Directions for this task: Print exactly the lines from the one containing "cyan line: (505, 1034)" through the last line of the listing, both included.
-*-*-
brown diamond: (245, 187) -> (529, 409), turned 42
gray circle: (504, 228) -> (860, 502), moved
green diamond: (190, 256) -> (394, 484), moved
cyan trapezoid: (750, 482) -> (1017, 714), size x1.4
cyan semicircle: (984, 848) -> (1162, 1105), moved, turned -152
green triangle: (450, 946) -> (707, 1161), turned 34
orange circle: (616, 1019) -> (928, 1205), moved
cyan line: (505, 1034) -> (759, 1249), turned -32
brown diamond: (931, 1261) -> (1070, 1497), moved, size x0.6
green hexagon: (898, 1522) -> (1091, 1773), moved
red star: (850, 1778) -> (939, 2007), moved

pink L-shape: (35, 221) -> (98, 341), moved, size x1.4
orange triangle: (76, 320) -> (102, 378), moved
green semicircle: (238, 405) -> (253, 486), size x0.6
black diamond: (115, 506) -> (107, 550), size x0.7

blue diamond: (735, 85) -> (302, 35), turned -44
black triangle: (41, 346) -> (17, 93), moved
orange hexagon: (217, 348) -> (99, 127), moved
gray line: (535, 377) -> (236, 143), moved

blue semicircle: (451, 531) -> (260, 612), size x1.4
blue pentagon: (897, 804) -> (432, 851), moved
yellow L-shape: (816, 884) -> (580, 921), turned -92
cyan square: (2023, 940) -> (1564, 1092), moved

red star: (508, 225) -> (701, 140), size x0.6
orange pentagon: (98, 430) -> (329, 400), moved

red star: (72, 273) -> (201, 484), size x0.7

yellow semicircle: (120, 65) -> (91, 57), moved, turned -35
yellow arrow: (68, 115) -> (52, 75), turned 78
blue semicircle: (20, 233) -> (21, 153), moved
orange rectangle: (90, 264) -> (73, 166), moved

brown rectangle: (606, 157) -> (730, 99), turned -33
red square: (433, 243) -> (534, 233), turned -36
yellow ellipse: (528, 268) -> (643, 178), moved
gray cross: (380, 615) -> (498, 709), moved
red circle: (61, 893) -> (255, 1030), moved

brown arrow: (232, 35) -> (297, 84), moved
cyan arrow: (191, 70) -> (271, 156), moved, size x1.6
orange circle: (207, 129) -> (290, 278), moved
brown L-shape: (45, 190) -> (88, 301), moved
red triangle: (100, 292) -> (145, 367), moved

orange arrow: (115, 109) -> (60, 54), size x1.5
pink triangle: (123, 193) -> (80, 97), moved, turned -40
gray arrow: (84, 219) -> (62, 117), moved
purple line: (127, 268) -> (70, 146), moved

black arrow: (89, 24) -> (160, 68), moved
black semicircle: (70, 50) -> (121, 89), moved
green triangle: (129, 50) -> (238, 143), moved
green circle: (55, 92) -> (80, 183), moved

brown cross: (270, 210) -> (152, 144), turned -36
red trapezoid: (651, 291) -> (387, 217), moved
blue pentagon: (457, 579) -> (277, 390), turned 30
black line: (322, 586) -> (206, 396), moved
-*-*-
Response below:
cyan line: (505, 1034) -> (759, 1249), turned -32
brown diamond: (931, 1261) -> (1070, 1497), moved, size x0.6
green hexagon: (898, 1522) -> (1091, 1773), moved
red star: (850, 1778) -> (939, 2007), moved

pink L-shape: (35, 221) -> (98, 341), moved, size x1.4
orange triangle: (76, 320) -> (102, 378), moved
green semicircle: (238, 405) -> (253, 486), size x0.6
black diamond: (115, 506) -> (107, 550), size x0.7

blue diamond: (735, 85) -> (302, 35), turned -44
black triangle: (41, 346) -> (17, 93), moved
orange hexagon: (217, 348) -> (99, 127), moved
gray line: (535, 377) -> (236, 143), moved

blue semicircle: (451, 531) -> (260, 612), size x1.4
blue pentagon: (897, 804) -> (432, 851), moved
yellow L-shape: (816, 884) -> (580, 921), turned -92
cyan square: (2023, 940) -> (1564, 1092), moved

red star: (508, 225) -> (701, 140), size x0.6
orange pentagon: (98, 430) -> (329, 400), moved

red star: (72, 273) -> (201, 484), size x0.7

yellow semicircle: (120, 65) -> (91, 57), moved, turned -35
yellow arrow: (68, 115) -> (52, 75), turned 78
blue semicircle: (20, 233) -> (21, 153), moved
orange rectangle: (90, 264) -> (73, 166), moved

brown rectangle: (606, 157) -> (730, 99), turned -33
red square: (433, 243) -> (534, 233), turned -36
yellow ellipse: (528, 268) -> (643, 178), moved
gray cross: (380, 615) -> (498, 709), moved
red circle: (61, 893) -> (255, 1030), moved

brown arrow: (232, 35) -> (297, 84), moved
cyan arrow: (191, 70) -> (271, 156), moved, size x1.6
orange circle: (207, 129) -> (290, 278), moved
brown L-shape: (45, 190) -> (88, 301), moved
red triangle: (100, 292) -> (145, 367), moved

orange arrow: (115, 109) -> (60, 54), size x1.5
pink triangle: (123, 193) -> (80, 97), moved, turned -40
gray arrow: (84, 219) -> (62, 117), moved
purple line: (127, 268) -> (70, 146), moved

black arrow: (89, 24) -> (160, 68), moved
black semicircle: (70, 50) -> (121, 89), moved
green triangle: (129, 50) -> (238, 143), moved
green circle: (55, 92) -> (80, 183), moved

brown cross: (270, 210) -> (152, 144), turned -36
red trapezoid: (651, 291) -> (387, 217), moved
blue pentagon: (457, 579) -> (277, 390), turned 30
black line: (322, 586) -> (206, 396), moved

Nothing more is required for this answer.